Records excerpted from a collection
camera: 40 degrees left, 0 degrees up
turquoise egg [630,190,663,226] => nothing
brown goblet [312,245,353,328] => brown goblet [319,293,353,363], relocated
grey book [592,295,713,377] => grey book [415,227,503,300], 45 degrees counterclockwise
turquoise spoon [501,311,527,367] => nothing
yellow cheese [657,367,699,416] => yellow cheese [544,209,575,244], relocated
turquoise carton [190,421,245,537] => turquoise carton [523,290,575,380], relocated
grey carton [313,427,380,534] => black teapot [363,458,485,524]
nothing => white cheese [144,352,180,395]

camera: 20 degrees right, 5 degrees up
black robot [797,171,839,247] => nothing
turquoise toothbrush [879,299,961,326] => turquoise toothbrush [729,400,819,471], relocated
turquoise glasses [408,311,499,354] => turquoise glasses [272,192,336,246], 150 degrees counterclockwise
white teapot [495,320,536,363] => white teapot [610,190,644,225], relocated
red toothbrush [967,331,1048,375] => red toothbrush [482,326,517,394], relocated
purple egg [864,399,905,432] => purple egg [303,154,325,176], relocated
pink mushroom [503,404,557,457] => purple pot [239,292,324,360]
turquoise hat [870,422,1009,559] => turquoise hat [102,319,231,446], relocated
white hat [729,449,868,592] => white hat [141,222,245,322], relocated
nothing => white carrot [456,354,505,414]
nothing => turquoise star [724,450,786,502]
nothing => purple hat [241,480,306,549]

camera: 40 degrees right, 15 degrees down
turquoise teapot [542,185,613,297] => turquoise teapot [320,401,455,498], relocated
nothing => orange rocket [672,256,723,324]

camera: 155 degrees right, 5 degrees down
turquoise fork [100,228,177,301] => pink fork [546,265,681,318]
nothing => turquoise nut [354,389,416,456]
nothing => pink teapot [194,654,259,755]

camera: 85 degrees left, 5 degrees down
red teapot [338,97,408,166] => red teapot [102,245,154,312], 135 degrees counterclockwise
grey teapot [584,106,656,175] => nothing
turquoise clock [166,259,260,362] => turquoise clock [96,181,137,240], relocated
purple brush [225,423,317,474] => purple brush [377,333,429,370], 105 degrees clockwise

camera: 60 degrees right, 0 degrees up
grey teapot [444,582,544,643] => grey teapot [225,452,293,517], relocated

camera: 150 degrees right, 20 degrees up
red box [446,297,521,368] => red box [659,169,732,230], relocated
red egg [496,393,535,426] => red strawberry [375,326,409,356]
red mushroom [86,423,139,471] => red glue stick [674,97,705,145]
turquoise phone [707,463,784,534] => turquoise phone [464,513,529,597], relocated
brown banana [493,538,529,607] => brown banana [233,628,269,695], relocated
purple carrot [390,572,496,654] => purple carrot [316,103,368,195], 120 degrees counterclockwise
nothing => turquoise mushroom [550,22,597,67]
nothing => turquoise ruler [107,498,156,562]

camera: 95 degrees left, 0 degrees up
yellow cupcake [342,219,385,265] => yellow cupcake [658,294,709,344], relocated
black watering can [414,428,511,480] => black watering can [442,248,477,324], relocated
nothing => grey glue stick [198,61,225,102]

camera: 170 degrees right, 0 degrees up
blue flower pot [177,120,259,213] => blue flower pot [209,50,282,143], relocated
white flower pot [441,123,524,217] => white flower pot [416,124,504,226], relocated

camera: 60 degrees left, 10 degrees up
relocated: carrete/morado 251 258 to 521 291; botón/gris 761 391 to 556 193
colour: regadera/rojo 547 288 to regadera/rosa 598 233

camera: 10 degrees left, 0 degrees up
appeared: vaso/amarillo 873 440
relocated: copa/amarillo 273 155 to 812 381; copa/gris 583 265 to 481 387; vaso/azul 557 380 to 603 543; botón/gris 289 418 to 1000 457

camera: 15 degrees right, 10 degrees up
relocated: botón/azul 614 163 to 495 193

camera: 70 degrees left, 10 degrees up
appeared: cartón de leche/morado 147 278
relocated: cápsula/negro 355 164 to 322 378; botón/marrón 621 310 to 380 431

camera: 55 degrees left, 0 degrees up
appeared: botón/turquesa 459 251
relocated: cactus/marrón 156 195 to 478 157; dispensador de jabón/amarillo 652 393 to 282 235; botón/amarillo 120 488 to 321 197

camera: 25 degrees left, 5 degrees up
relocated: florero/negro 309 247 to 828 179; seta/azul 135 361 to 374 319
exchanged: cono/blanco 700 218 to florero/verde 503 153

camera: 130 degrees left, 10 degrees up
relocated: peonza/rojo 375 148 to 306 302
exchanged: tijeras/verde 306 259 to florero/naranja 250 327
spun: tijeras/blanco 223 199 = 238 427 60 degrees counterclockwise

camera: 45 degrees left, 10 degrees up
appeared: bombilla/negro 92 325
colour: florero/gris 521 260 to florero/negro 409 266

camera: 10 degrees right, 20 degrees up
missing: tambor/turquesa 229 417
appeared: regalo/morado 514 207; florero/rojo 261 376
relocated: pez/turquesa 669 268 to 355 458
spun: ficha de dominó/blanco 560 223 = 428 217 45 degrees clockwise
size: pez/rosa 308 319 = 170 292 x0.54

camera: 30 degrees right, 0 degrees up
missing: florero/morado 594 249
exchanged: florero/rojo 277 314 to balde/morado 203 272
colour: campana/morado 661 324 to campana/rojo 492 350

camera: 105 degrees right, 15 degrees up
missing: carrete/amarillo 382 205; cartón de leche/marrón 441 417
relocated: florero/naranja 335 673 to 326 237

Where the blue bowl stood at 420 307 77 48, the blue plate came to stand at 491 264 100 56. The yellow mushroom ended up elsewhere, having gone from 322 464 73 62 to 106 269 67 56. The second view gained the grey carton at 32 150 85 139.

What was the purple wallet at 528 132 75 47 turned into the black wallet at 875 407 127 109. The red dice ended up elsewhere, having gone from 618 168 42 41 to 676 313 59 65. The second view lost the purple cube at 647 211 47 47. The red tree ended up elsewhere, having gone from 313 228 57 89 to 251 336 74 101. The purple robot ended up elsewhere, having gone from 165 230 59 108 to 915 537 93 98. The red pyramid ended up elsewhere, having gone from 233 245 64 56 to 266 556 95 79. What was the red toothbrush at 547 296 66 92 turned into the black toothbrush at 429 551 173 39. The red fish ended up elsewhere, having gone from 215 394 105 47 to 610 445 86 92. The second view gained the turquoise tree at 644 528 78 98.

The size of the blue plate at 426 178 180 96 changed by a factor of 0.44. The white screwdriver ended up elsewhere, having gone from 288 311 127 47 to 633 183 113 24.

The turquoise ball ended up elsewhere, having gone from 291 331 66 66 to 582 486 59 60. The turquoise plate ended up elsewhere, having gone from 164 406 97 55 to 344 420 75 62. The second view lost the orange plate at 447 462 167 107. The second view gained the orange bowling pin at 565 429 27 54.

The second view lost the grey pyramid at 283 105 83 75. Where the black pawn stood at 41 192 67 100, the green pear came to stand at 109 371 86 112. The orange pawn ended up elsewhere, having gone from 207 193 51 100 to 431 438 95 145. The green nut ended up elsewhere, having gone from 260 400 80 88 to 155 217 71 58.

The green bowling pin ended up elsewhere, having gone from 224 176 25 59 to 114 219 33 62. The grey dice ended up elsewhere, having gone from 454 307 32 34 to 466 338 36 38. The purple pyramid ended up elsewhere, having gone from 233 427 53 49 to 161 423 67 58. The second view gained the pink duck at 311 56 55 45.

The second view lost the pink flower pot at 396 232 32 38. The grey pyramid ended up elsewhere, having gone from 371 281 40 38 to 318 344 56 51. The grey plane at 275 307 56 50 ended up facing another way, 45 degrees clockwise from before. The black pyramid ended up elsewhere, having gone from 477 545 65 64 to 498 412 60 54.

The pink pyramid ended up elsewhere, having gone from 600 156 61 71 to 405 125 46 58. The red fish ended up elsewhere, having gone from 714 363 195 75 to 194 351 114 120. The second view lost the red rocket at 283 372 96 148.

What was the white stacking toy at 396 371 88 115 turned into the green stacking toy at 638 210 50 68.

**EXERCISE BRIEF**:
In the entries above, the lines between the one holding "camera: 60 degrees left, 10 degrees up" and the one holding "relocated: carrete/morado 251", inclusive, are to be printed exactly as written, and those alone.

**EXPECTED ANSWER**:
camera: 60 degrees left, 10 degrees up
relocated: carrete/morado 251 258 to 521 291; botón/gris 761 391 to 556 193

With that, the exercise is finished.